Reproduce all the entries exactly and keep the pictures out.

* **TASK MATERIAL**
Start of Block
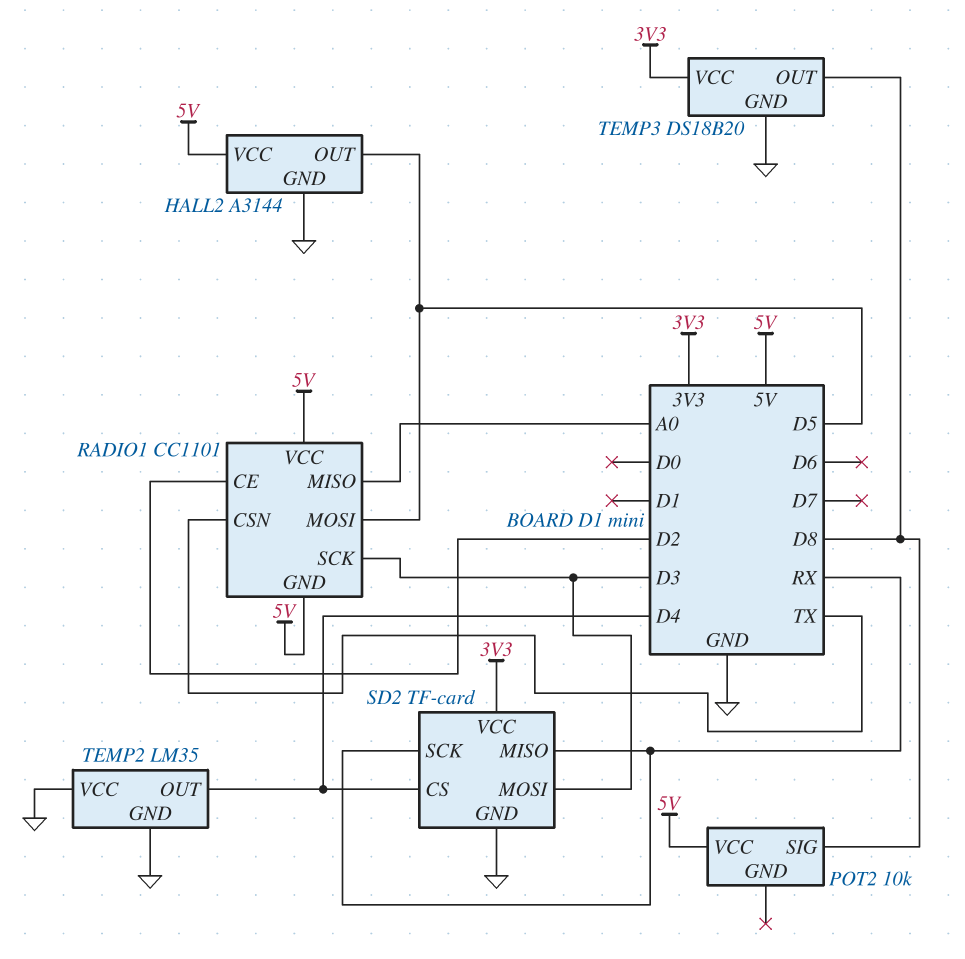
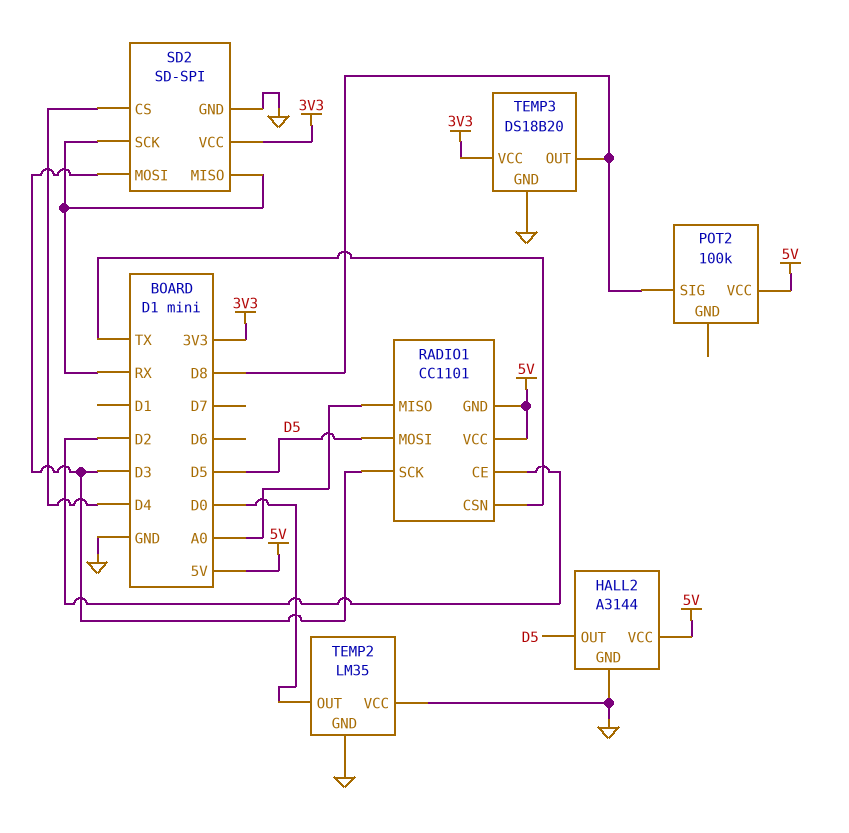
POT2: 10k -> 100k
SD2: TF-card -> SD-SPI
TEMP2 pin OUT: D4 -> D0

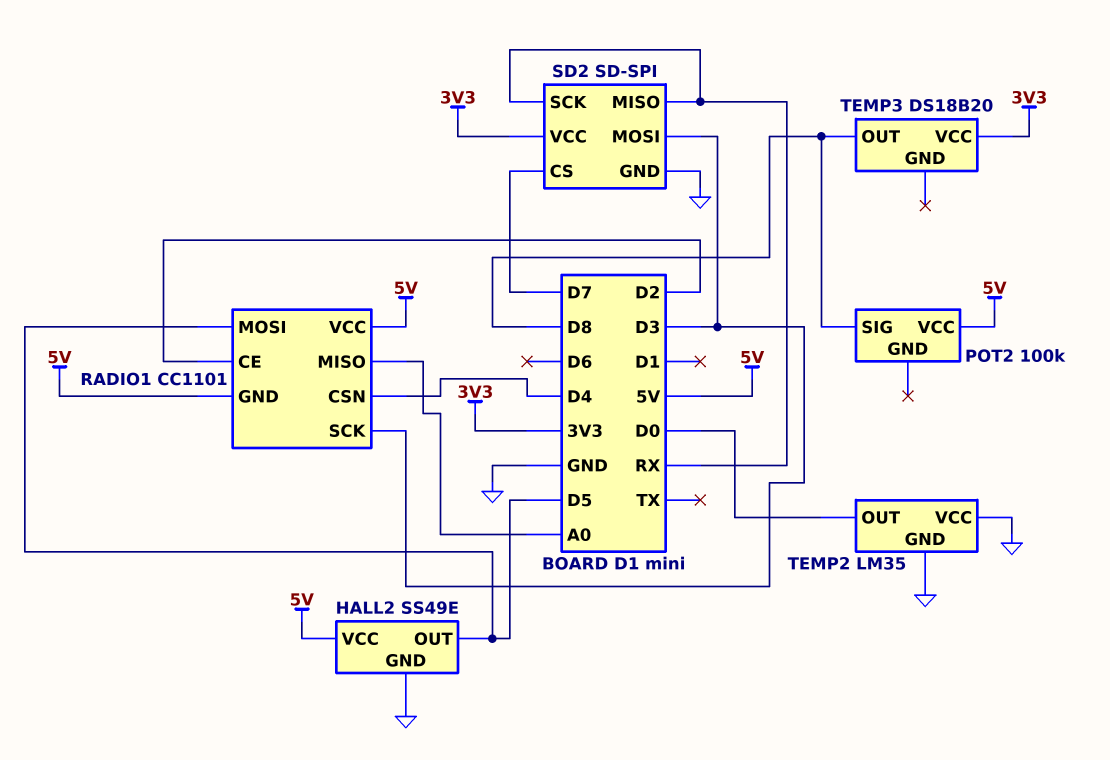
HALL2: A3144 -> SS49E
RADIO1 pin CSN: TX -> D4
SD2 pin CS: D4 -> D7
TEMP3 pin GND: GND -> none

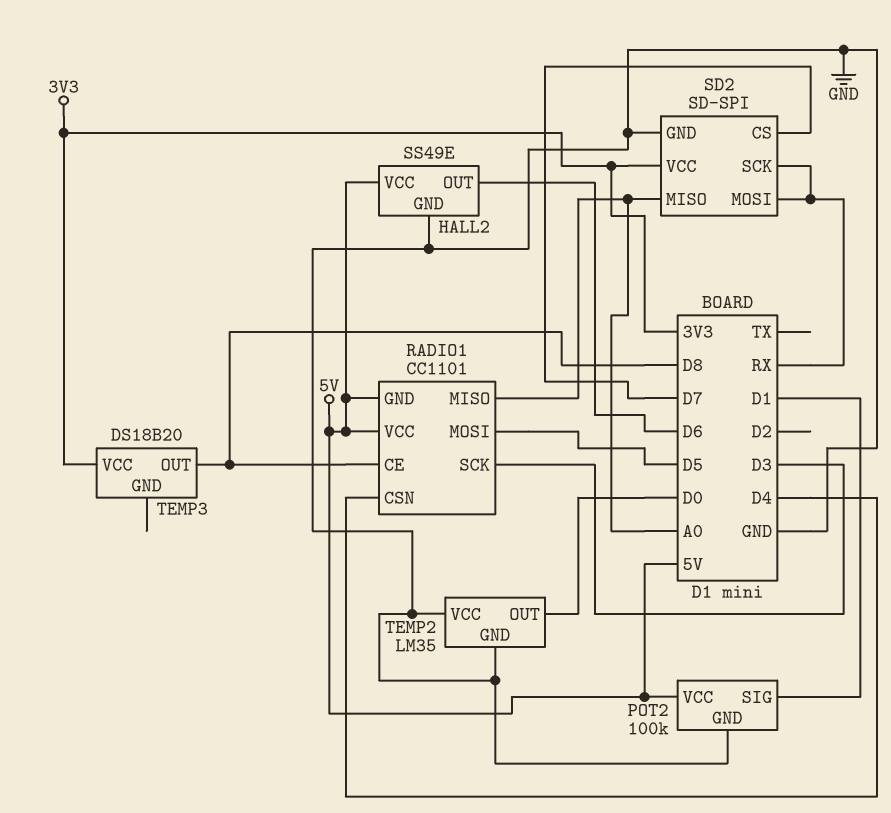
HALL2 pin OUT: D5 -> D6
POT2 pin GND: none -> GND
POT2 pin SIG: D8 -> D1
RADIO1 pin CE: D2 -> D8
SD2 pin MISO: RX -> A0
SD2 pin MOSI: D3 -> RX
End of Block
* **ANSWER TO THE PROBLEM**
POT2: 10k -> 100k
SD2: TF-card -> SD-SPI
TEMP2 pin OUT: D4 -> D0

HALL2: A3144 -> SS49E
RADIO1 pin CSN: TX -> D4
SD2 pin CS: D4 -> D7
TEMP3 pin GND: GND -> none

HALL2 pin OUT: D5 -> D6
POT2 pin GND: none -> GND
POT2 pin SIG: D8 -> D1
RADIO1 pin CE: D2 -> D8
SD2 pin MISO: RX -> A0
SD2 pin MOSI: D3 -> RX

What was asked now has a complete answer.